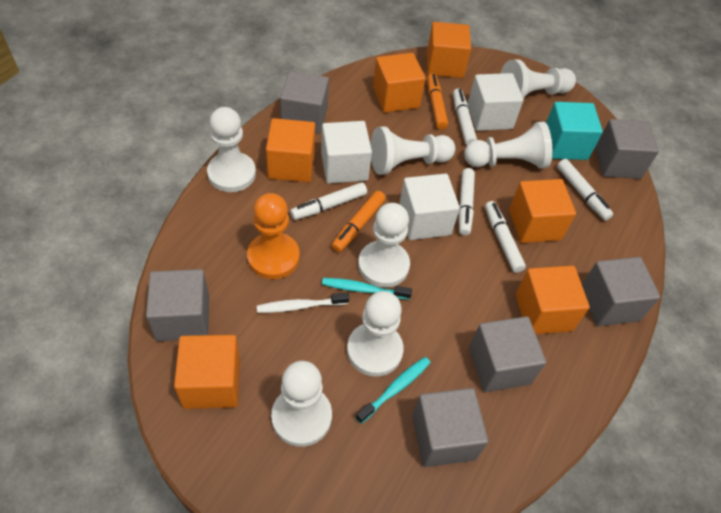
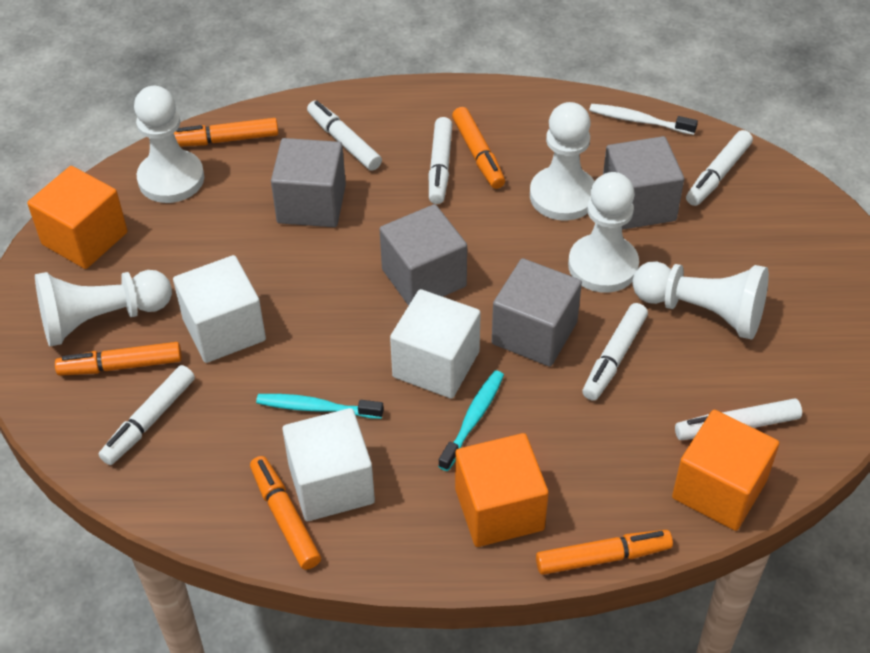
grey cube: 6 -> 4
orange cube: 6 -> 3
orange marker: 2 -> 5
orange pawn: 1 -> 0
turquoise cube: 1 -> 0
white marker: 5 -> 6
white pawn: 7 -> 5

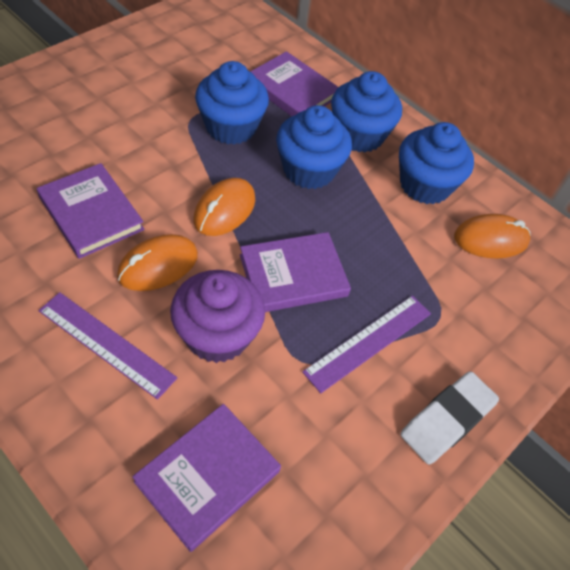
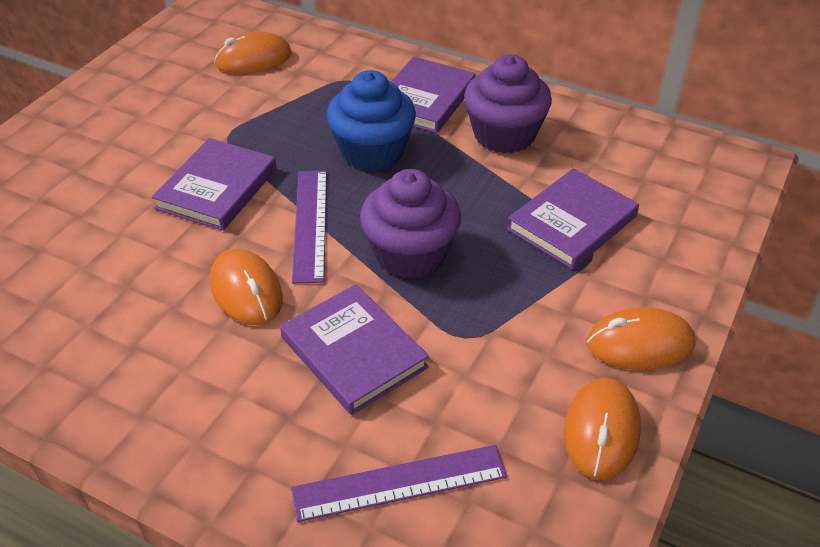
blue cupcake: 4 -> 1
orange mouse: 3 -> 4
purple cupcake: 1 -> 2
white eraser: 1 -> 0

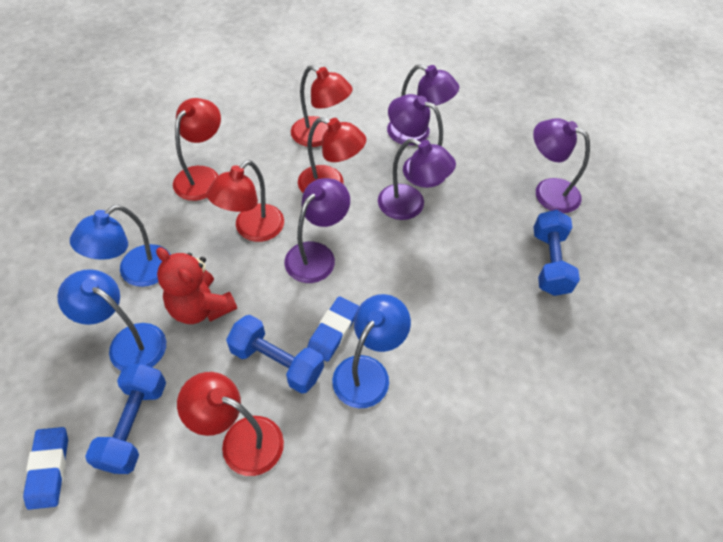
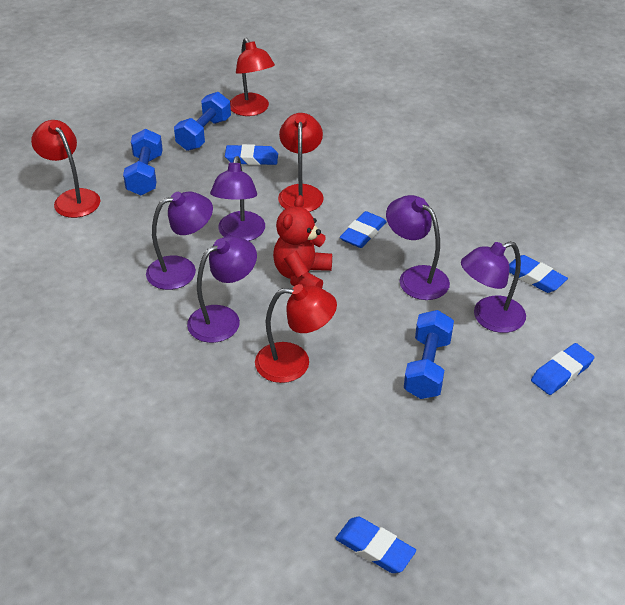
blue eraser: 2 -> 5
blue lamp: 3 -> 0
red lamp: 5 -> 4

****************************************

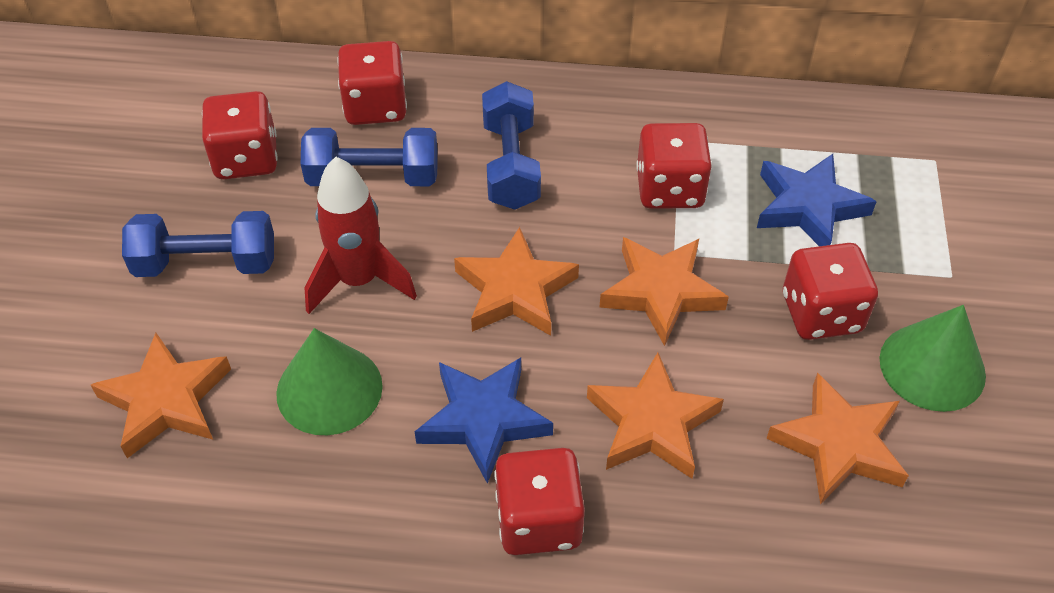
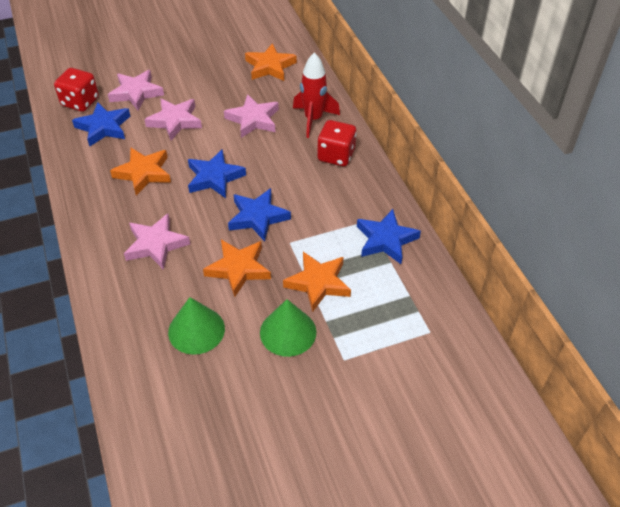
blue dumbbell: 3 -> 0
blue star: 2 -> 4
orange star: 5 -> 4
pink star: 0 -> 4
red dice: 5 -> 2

****************************************

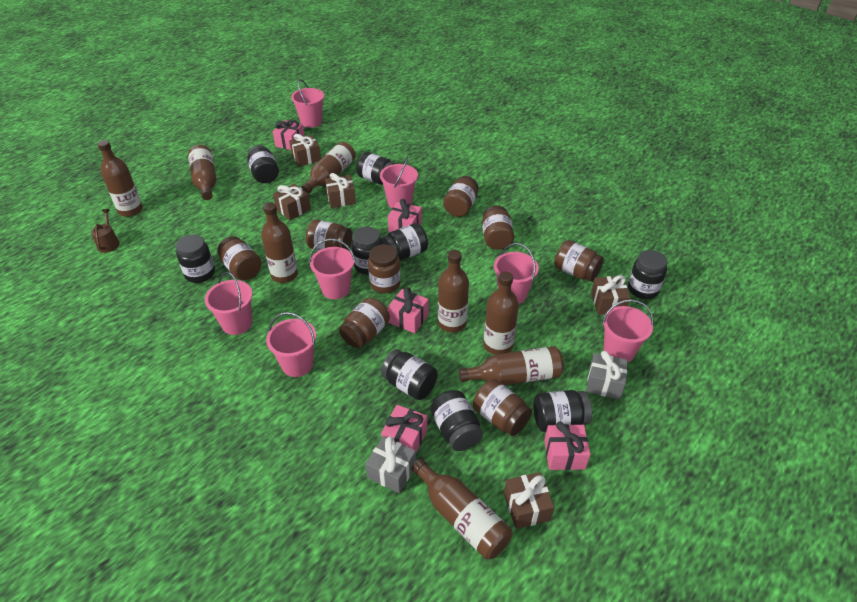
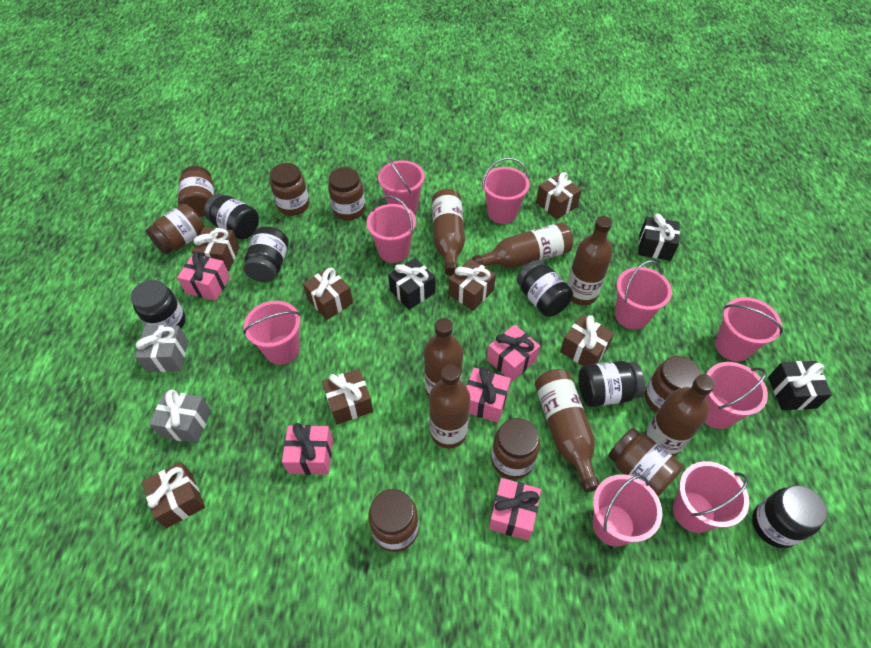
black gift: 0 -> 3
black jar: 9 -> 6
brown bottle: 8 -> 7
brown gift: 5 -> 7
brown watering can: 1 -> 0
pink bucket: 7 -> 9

****************************************

• **THE TASK**: Out of the data above, transcribe exactly and only the lines starting with the line that has "black jar: 9 -> 6" and going on through the line that has "pink bucket: 7 -> 9", both included.

• **TASK OUTPUT**:
black jar: 9 -> 6
brown bottle: 8 -> 7
brown gift: 5 -> 7
brown watering can: 1 -> 0
pink bucket: 7 -> 9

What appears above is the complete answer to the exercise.